* _Problem to work on_: Please return every line of the records that contains the word "puchar".

(Data supplied begins)

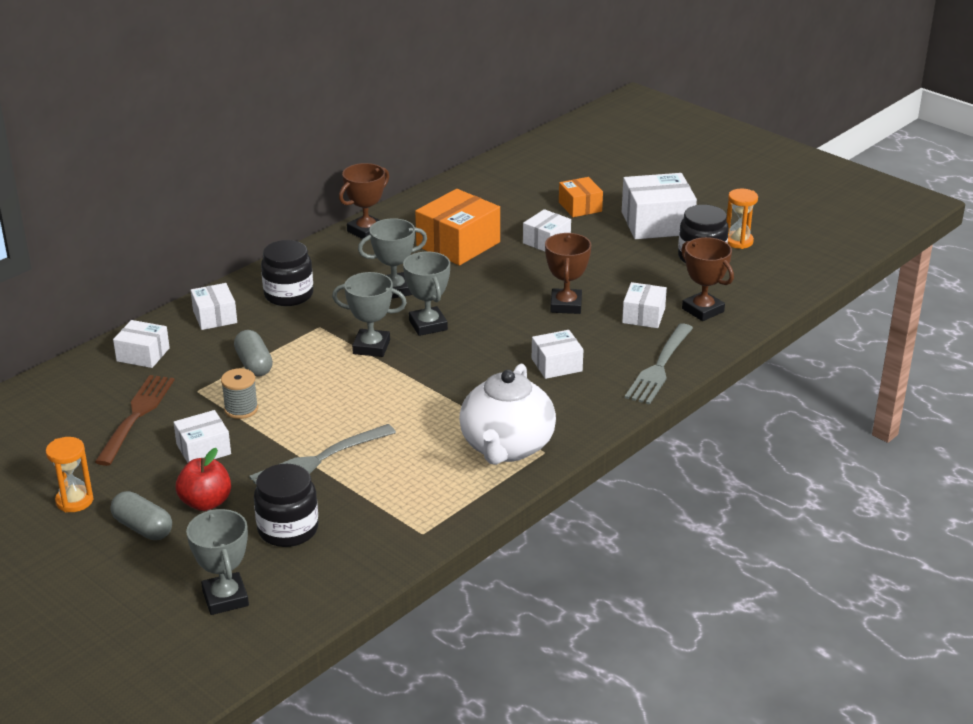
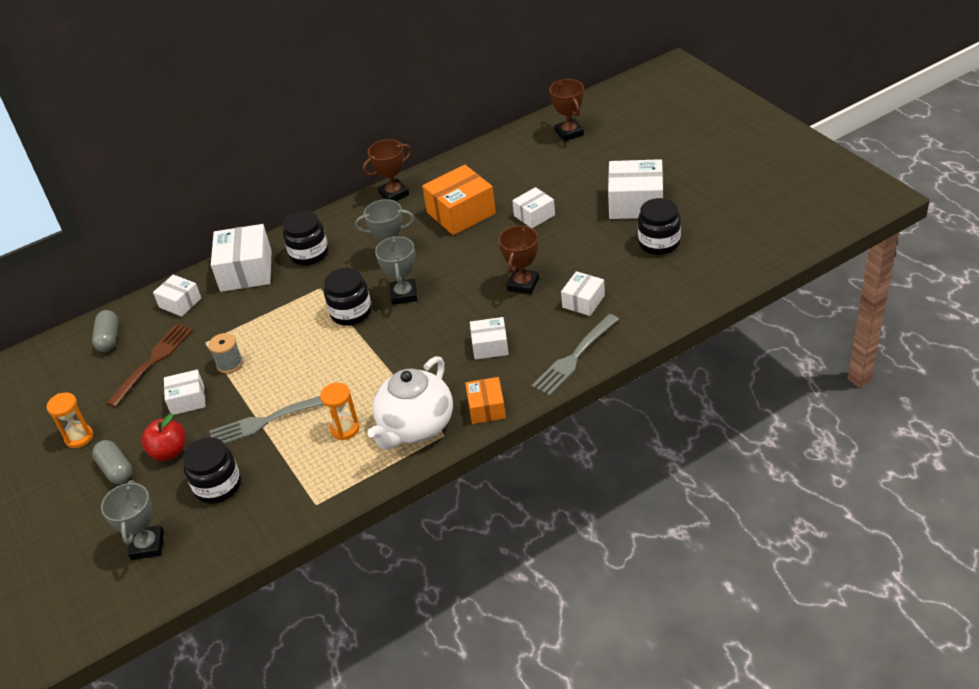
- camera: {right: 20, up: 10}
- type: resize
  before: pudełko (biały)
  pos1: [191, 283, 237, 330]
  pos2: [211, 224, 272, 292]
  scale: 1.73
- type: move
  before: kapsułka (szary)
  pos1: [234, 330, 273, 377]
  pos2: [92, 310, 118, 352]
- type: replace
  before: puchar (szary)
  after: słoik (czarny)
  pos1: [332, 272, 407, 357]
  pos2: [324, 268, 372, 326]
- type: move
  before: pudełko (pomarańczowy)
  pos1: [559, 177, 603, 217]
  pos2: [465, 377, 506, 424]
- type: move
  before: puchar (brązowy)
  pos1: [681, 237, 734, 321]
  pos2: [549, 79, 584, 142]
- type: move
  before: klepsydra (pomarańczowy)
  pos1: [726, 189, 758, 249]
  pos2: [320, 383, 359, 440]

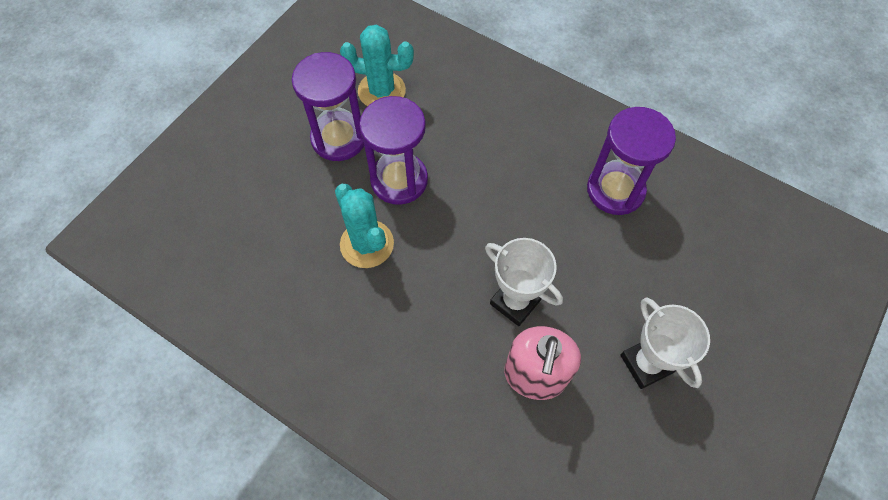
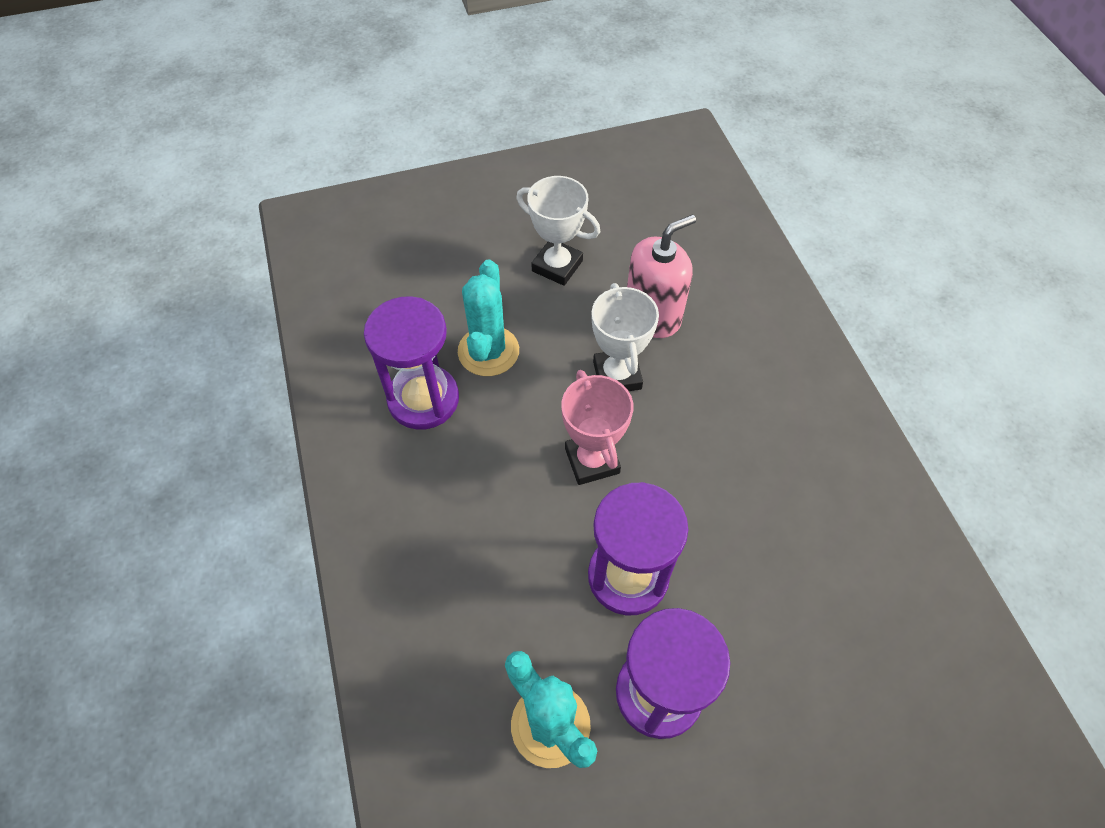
- camera: {right: -140, up: -5}
- type: move
  before: kaktus (turkusowy)
  pos1: [335, 184, 394, 268]
  pos2: [458, 259, 519, 376]
- type: rotate
  before: puchar (biały)
  pos1: [620, 297, 710, 389]
  pos2: [516, 176, 600, 286]
  turn: -75
- type: insert
  after: puchar (różowy)
  pos2: [561, 370, 634, 485]

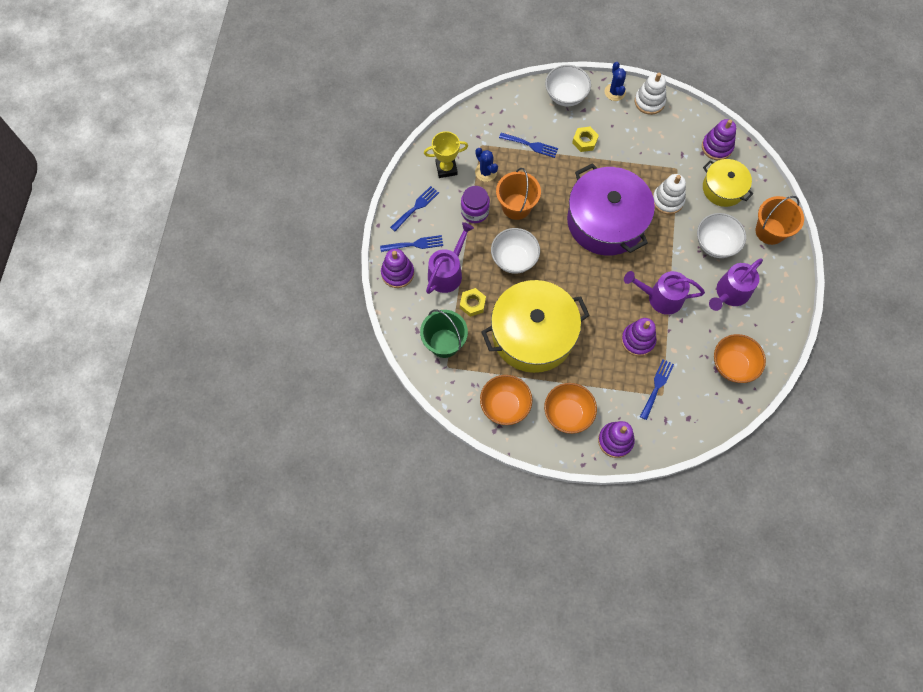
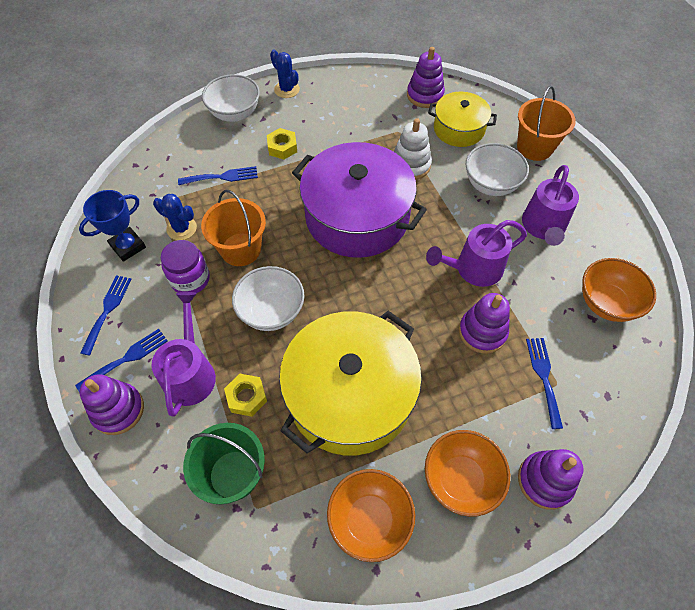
- camera: {right: -30, up: -10}
- type: recolor
  before: puchar (żółty)
  after: puchar (niebieski)
  pos1: [424, 131, 468, 178]
  pos2: [79, 190, 146, 262]
- type: delete
  before: zabawka nakładanka (biały)
  pos1: [635, 73, 666, 115]

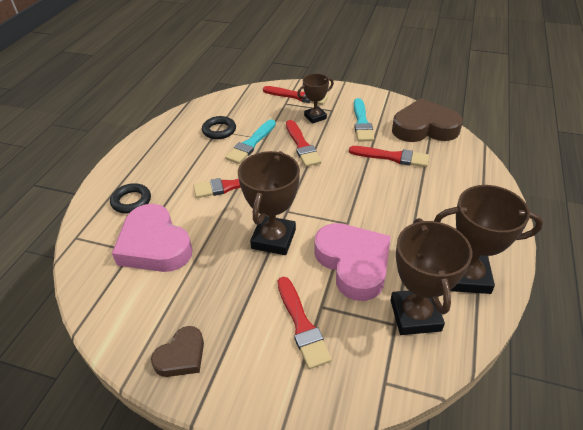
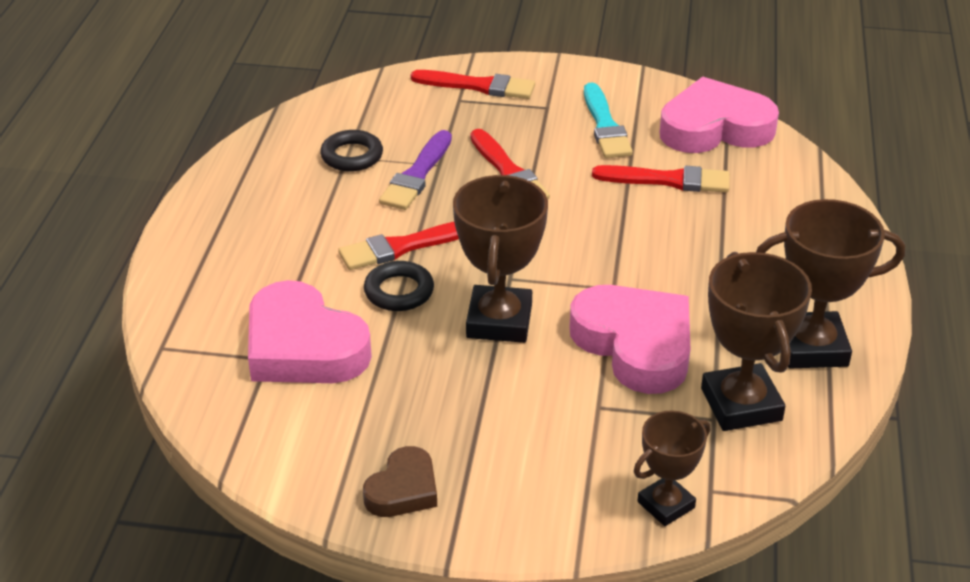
- camera: {right: -10, up: -5}
- type: move
  before: pierścień (czarny)
  pos1: [110, 183, 151, 213]
  pos2: [364, 261, 434, 311]
- type: recolor
  before: pędzel (turkusowy)
  after: pędzel (fioletowy)
  pos1: [225, 119, 276, 164]
  pos2: [379, 130, 452, 210]
- type: delete
  before: pędzel (czerwony)
  pos1: [278, 277, 332, 369]
- type: move
  before: puchar (brązowy)
  pos1: [297, 73, 334, 124]
  pos2: [634, 410, 710, 526]
- type: recolor
  before: serce (brązowy)
  after: serce (różowy)
  pos1: [392, 98, 463, 142]
  pos2: [660, 77, 779, 153]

(Data supplied ends)

* _Task answer_:
  before: puchar (szary)
  before: puchar (brązowy)
  before: puchar (biały)
  after: puchar (różowy)
  before: puchar (żółty)
  after: puchar (niebieski)
  before: puchar (brązowy)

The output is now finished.